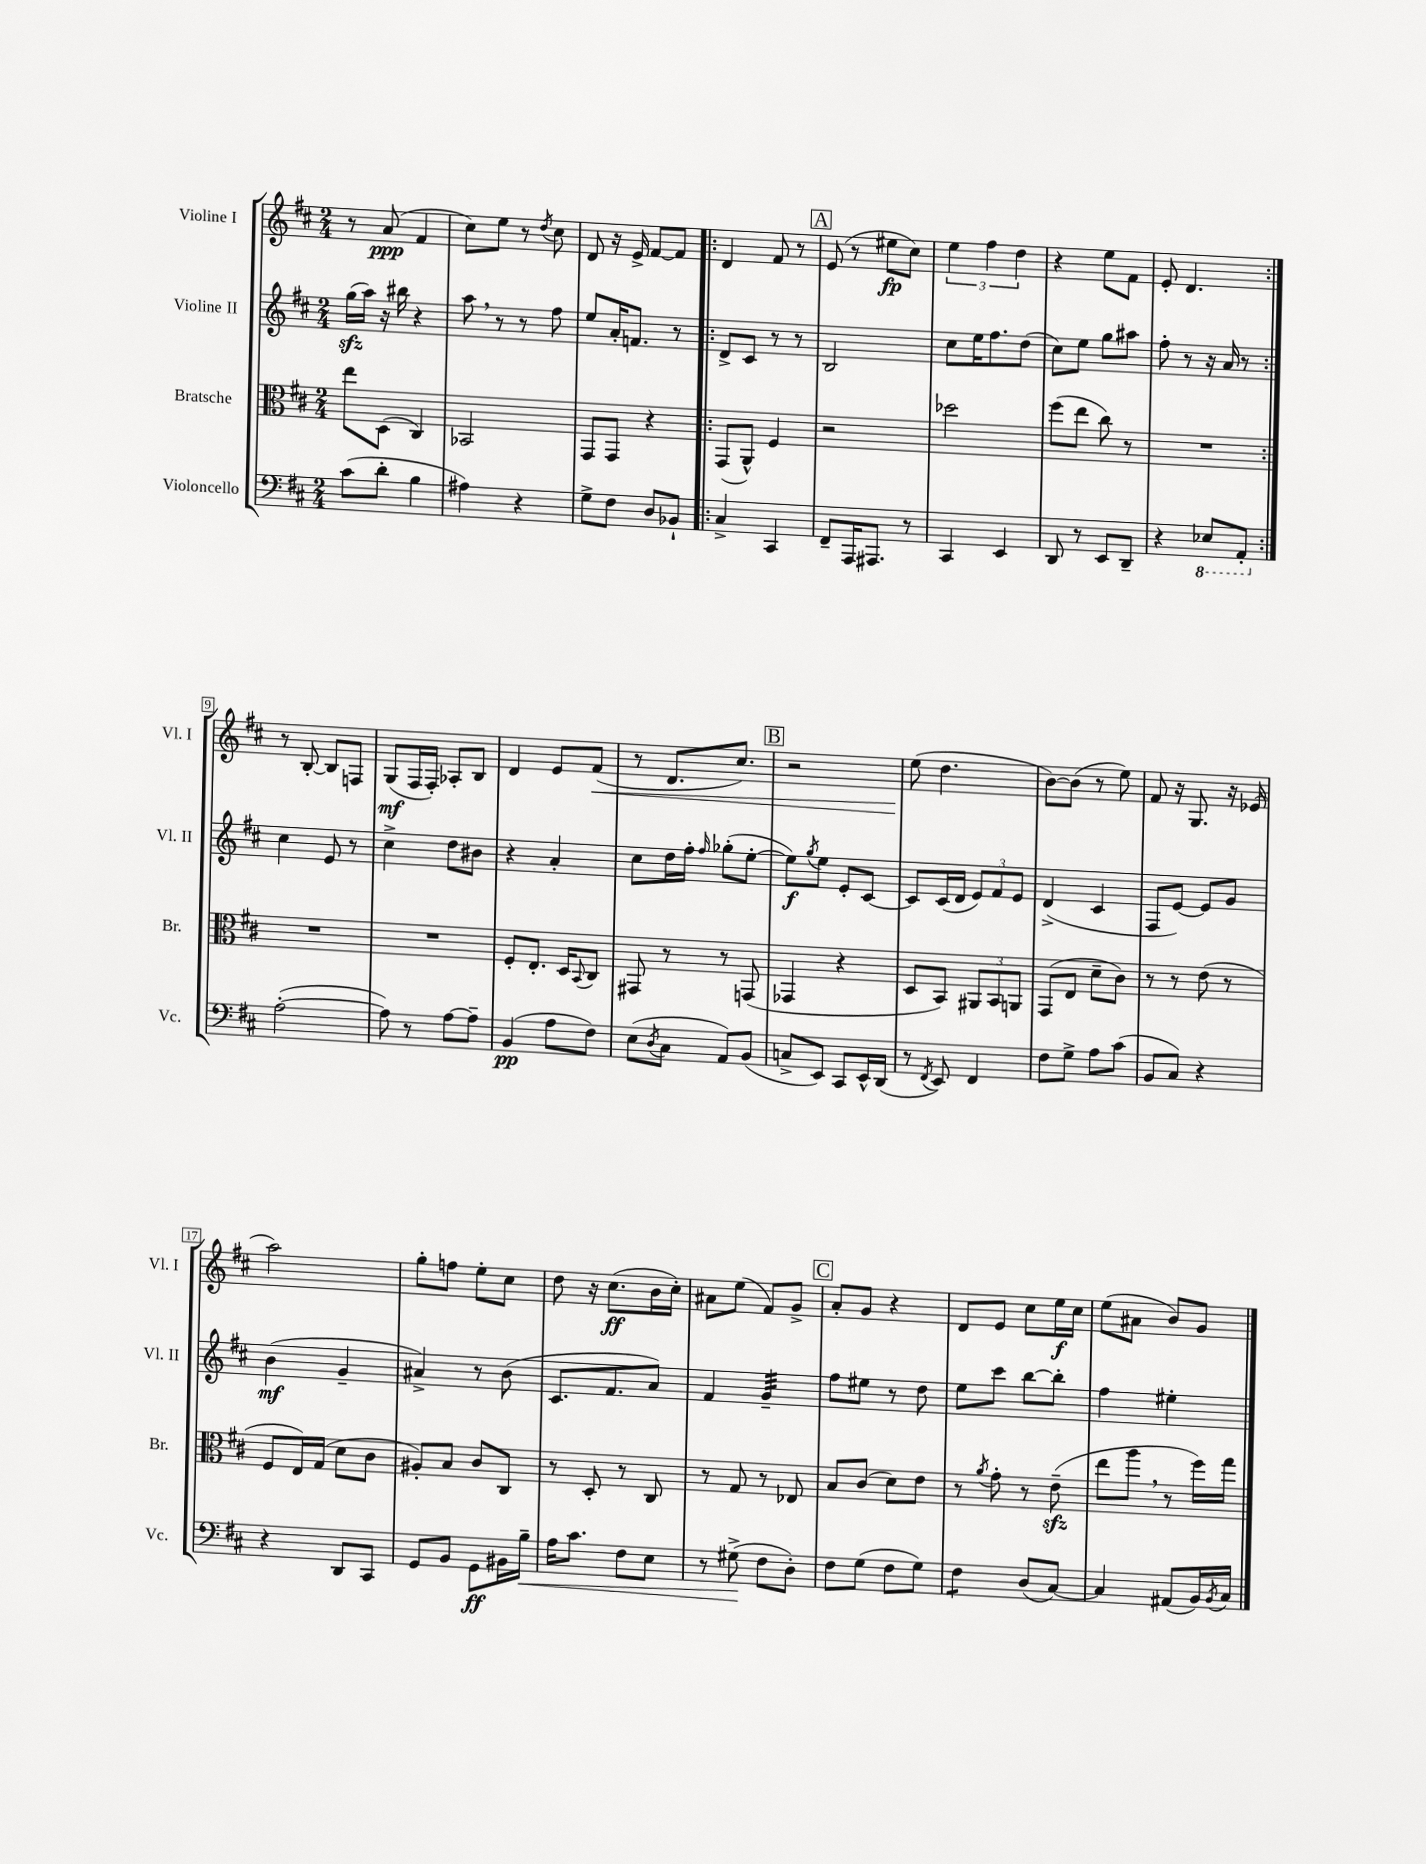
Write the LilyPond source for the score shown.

<<
\new StaffGroup <<
\new Staff = "s0" \with { instrumentName = "Violine I" shortInstrumentName = "Vl. I" } {
    \clef treble \key d \major \numericTimeSignature \time 2/4
    r8 a'8\ppp( fis'4 |
    cis''8) e''8 r8 \acciaccatura { d''8 } cis''8 |
    d'8 r16 e'16-> fis'8~ fis'8 |
    \repeat volta 2 { d'4 fis'8 r8 |
    \mark \markup { \box "A" } e'8( r8 eis''8\fp cis''8) |
    \tuplet 3/2 { e''4 fis''4 d''4 } |
    r4 e''8 fis'8 |
    e'8-. d'4. | }
    r8 b8~-. b8 f8 |
    g8\mf( fis16 fis16-.) aes8-. b8 |
    d'4 e'8 fis'8\<( |
    r8 d'8. cis''8.) |
    \mark \markup { \box "B" } r2 |
    e''8\!( d''4. |
    b'8~) b'8( r8 e''8) |
    fis'8 r16 g8. r16 ees'16( |
    a''2) |
    g''8-. f''8 e''8-. cis''8 |
    d''8 r16 cis''8.\ff( b'16 cis''16-.) |
    ais'8 e''8( fis'8) g'8-> |
    \mark \markup { \box "C" } a'8-. g'8 r4 |
    d'8 e'8 cis''8 e''16\f cis''16 |
    e''8( ais'8 b'8) g'8 \bar "|." |
}
\new Staff = "s1" \with { instrumentName = "Violine II" shortInstrumentName = "Vl. II" } {
    \clef treble \key d \major \numericTimeSignature \time 2/4
    g''16\sfz( a''16) r16 bis''16 r4 |
    a''8 \breathe r8 r8 fis''8 |
    e''8 a'16-. f'8. r8 |
    \repeat volta 2 { d'8-> cis'8 r8 r8 |
    \mark \markup { \box "A" } b2 |
    cis''8 e''16 fis''8. d''8( |
    cis''8) e''8 g''8 ais''8 |
    fis''8-. r8 r16 a'16 r8 | }
    cis''4 e'8 r8 |
    cis''4-> d''8 bis'8 |
    r4 a'4-. |
    cis''8 d''16 fis''16-. \grace { fis''16 } ges''8-.( e''8~-. |
    \mark \markup { \box "B" } e''8\f) \acciaccatura { g''8 } e''8 e'8-. cis'8~ |
    cis'8 cis'16( d'16 \tuplet 3/2 { e'8) fis'8 e'8 } |
    d'4->( cis'4 |
    fis8 e'8~) e'8 g'8 |
    b'4\mf( g'4-- |
    ais'4->) r8 b'8( |
    cis'8. fis'8. a'8) |
    fis'4 g'4:32-- |
    \mark \markup { \box "C" } fis''8 eis''8 r8 d''8 |
    e''8 cis'''8 b''8~ b''8-. |
    fis''4 eis''4-. \bar "|." |
}
\new Staff = "s2" \with { instrumentName = "Bratsche" shortInstrumentName = "Br." } {
    \clef alto \key d \major \numericTimeSignature \time 2/4
    e''8 d8( cis4) |
    bes,2 |
    g,8 g,8 r4 |
    \repeat volta 2 { g,8( a,8-^) fis4 |
    \mark \markup { \box "A" } r2 |
    des''2 |
    fis''8( e''8 cis''8) r8 |
    R2 | }
    R2 |
    R2 |
    fis8-. e8.-. d16 \appoggiatura { b,8 } cis8 |
    gis,8 r8 r8 g,8( |
    \mark \markup { \box "B" } ges,4 r4 |
    d8 b,8) \tuplet 3/2 { ais,8 b,8 a,8 } |
    g,8( e8 d'8-- cis'8) |
    r8 r8 e'8( r8 |
    fis8 e16) g16( d'8 cis'8 |
    ais8-.) b8 cis'8 cis8 |
    r8 d8-. r8 cis8 |
    r8 g8 r8 ees8 |
    \mark \markup { \box "C" } b8 cis'8( d'8) e'8 |
    r8 \acciaccatura { a'8 } g'8-. r8 e'8--\sfz( |
    e''8 a''8 \breathe r8 fis''16) g''16 \bar "|." |
}
\new Staff = "s3" \with { instrumentName = "Violoncello" shortInstrumentName = "Vc." } {
    \clef bass \key d \major \numericTimeSignature \time 2/4
    cis'8( d'8-. b4 |
    ais4) r4 |
    g8-> fis8 d8 bes,8-! |
    \repeat volta 2 { cis4-> cis,4 |
    \mark \markup { \box "A" } fis,8-- a,,16 ais,,8. r8 |
    cis,4 e,4 |
    d,8 r8 e,8 d,8-- |
    r4 \ottava #-1 ees,8 a,,8-. \ottava #0 | }
    a2~-.( |
    a8) r8 a8~ a8-- |
    b,4\pp( a8 fis8) |
    e8( \acciaccatura { d8 } cis8 a,8) b,8( |
    \mark \markup { \box "B" } c8-> e,8) cis,8 e,16-^ d,16( |
    r8 \acciaccatura { fis,8 } e,8) fis,4 |
    fis8 g8-> a8 cis'8( |
    b,8 cis8) r4 |
    r4 d,8 cis,8 |
    g,8 b,8 g,8\ff bis,16 b16--\< |
    a16 cis'8. fis8 e8 |
    r8 gis8->\!( fis8 d8-.) |
    \mark \markup { \box "C" } fis8 g8( fis8 g8) |
    fis4:8 d8( cis8~) |
    cis4 ais,8( b,16) \acciaccatura { b,8 } cis16 \bar "|." |
}
>>
>>
\layout { \context { \Score \override BarNumber.stencil = #(make-stencil-boxer 0.1 0.3 ly:text-interface::print) } }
============================================================
**WHAT YOU HAVE TO DO**
Report every line of the rows that contains the string "numericTimeSignature".

**RESULT**
    \clef treble \key d \major \numericTimeSignature \time 2/4
    \clef treble \key d \major \numericTimeSignature \time 2/4
    \clef alto \key d \major \numericTimeSignature \time 2/4
    \clef bass \key d \major \numericTimeSignature \time 2/4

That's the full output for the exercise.